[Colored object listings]
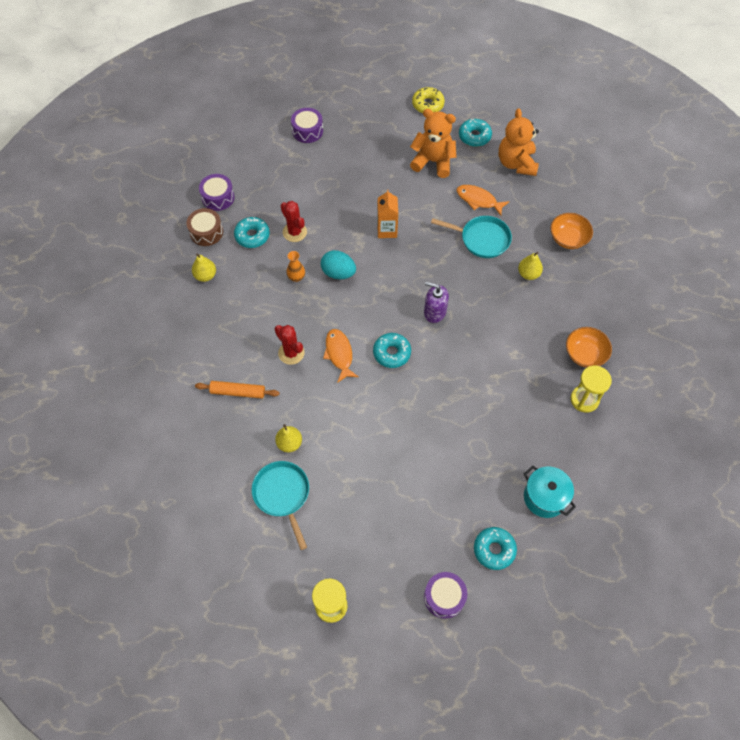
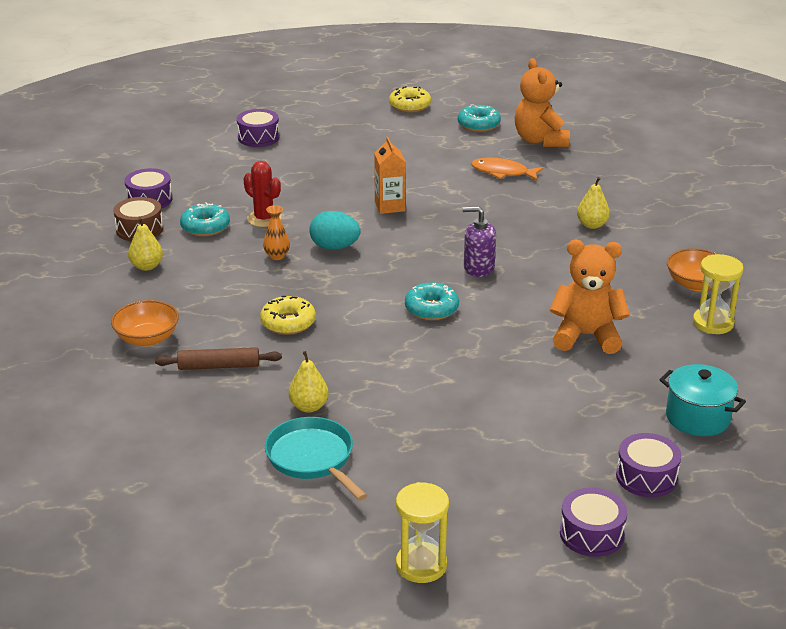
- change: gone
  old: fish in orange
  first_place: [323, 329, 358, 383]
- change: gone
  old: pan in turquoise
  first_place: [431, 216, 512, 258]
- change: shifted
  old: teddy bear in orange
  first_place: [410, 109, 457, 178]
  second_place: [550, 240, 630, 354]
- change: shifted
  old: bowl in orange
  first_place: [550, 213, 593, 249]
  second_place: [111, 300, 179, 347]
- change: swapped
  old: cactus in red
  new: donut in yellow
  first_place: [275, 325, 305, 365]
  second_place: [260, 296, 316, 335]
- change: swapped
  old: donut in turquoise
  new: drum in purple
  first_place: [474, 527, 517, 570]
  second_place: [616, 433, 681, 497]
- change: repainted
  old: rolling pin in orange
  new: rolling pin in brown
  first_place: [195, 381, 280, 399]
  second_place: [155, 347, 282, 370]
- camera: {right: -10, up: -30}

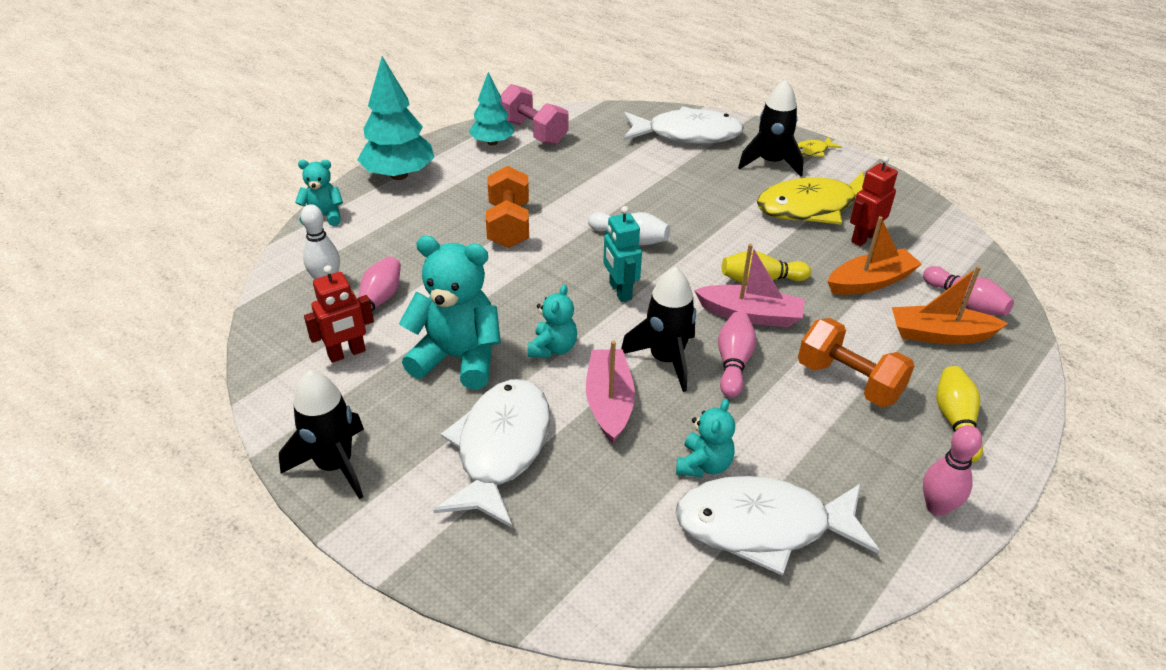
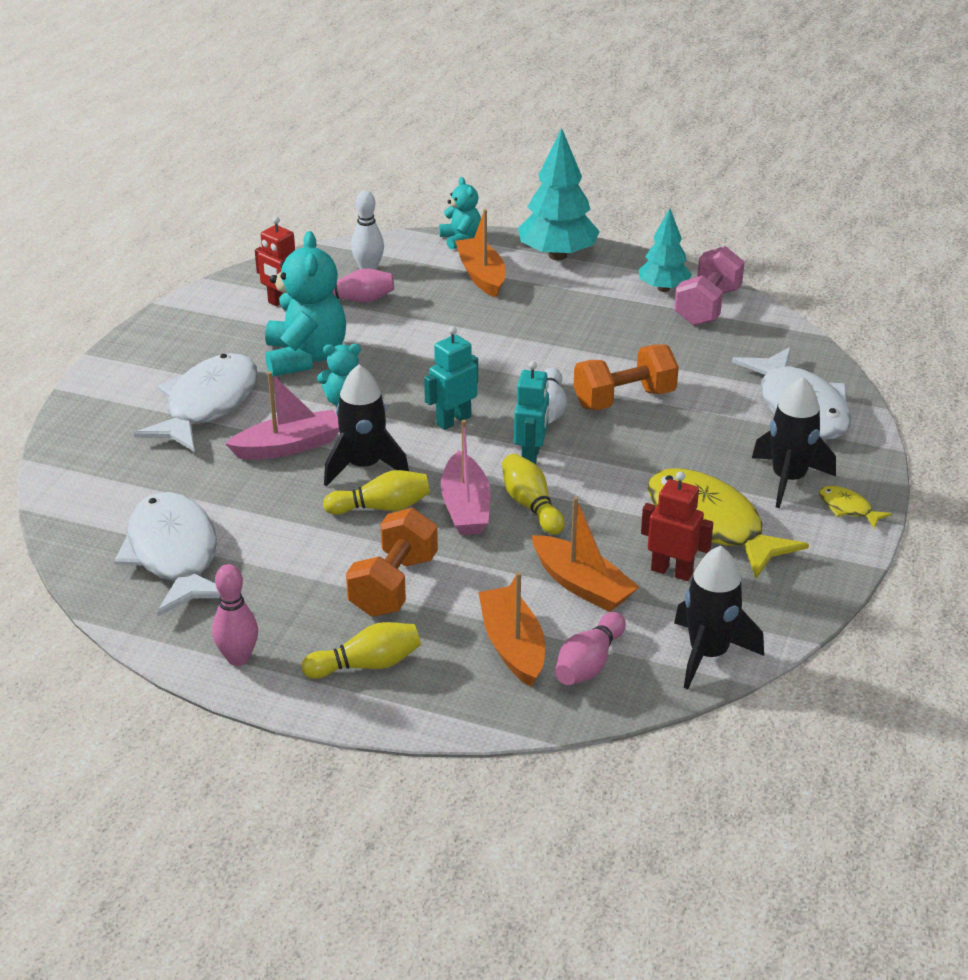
- change: gone
  old: teddy bear in turquoise
  first_place: [676, 399, 735, 478]
- change: new
  new: boat in orange
  second_place: [455, 209, 506, 298]
- change: new
  new: robot in turquoise
  second_place: [514, 361, 549, 464]
- change: shifted
  old: rocket in black
  first_place: [279, 370, 364, 499]
  second_place: [674, 546, 764, 689]
- change: shifted
  old: dumbbell in orange
  first_place: [486, 166, 529, 248]
  second_place: [573, 345, 679, 410]
- change: repainted
  old: bowling pin in pink
  new: bowling pin in yellow
  first_place: [718, 312, 756, 398]
  second_place: [323, 470, 430, 515]
- change: rotated
  old: fish in white
  first_place: [433, 379, 550, 528]
  second_place: [133, 353, 258, 452]
  degrees: -60
- camera: {right: 70, up: -5}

__Assignment__. Word for word, restate all of the data, but do not copy the pictures.

__Answer section__.
- change: gone
  old: fish in orange
  first_place: [323, 329, 358, 383]
- change: gone
  old: pan in turquoise
  first_place: [431, 216, 512, 258]
- change: shifted
  old: teddy bear in orange
  first_place: [410, 109, 457, 178]
  second_place: [550, 240, 630, 354]
- change: shifted
  old: bowl in orange
  first_place: [550, 213, 593, 249]
  second_place: [111, 300, 179, 347]
- change: swapped
  old: cactus in red
  new: donut in yellow
  first_place: [275, 325, 305, 365]
  second_place: [260, 296, 316, 335]
- change: swapped
  old: donut in turquoise
  new: drum in purple
  first_place: [474, 527, 517, 570]
  second_place: [616, 433, 681, 497]
- change: repainted
  old: rolling pin in orange
  new: rolling pin in brown
  first_place: [195, 381, 280, 399]
  second_place: [155, 347, 282, 370]
- camera: {right: -10, up: -30}

- change: gone
  old: teddy bear in turquoise
  first_place: [676, 399, 735, 478]
- change: new
  new: boat in orange
  second_place: [455, 209, 506, 298]
- change: new
  new: robot in turquoise
  second_place: [514, 361, 549, 464]
- change: shifted
  old: rocket in black
  first_place: [279, 370, 364, 499]
  second_place: [674, 546, 764, 689]
- change: shifted
  old: dumbbell in orange
  first_place: [486, 166, 529, 248]
  second_place: [573, 345, 679, 410]
- change: repainted
  old: bowling pin in pink
  new: bowling pin in yellow
  first_place: [718, 312, 756, 398]
  second_place: [323, 470, 430, 515]
- change: rotated
  old: fish in white
  first_place: [433, 379, 550, 528]
  second_place: [133, 353, 258, 452]
  degrees: -60
- camera: {right: 70, up: -5}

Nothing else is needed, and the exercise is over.